Supplied information:
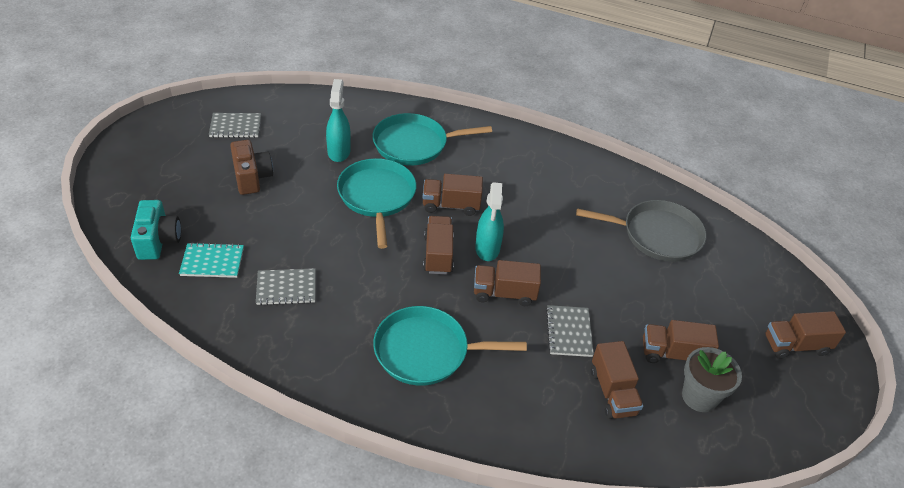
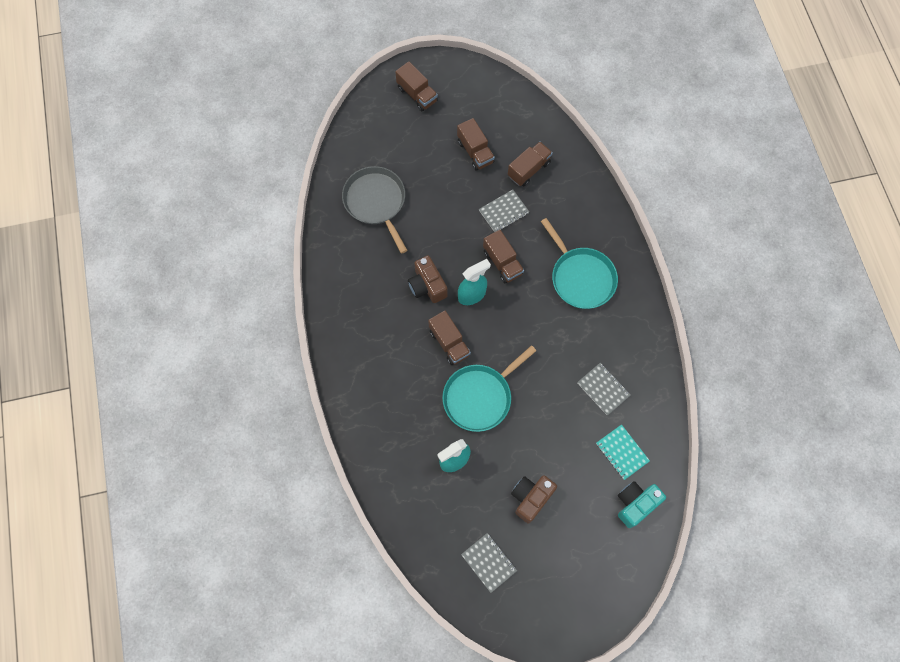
camera: 120 degrees left, 25 degrees up
turquoise pan [372,113,492,165] -> none
brown truck [423,216,454,274] -> none
grey flower pot [682,347,742,412] -> none
none -> brown camera [408,256,448,303]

Your instructions:
The entries are to be written out in full and exactly, apart from the pictures.

Exercise result:
camera: 120 degrees left, 25 degrees up
turquoise pan [372,113,492,165] -> none
brown truck [423,216,454,274] -> none
grey flower pot [682,347,742,412] -> none
none -> brown camera [408,256,448,303]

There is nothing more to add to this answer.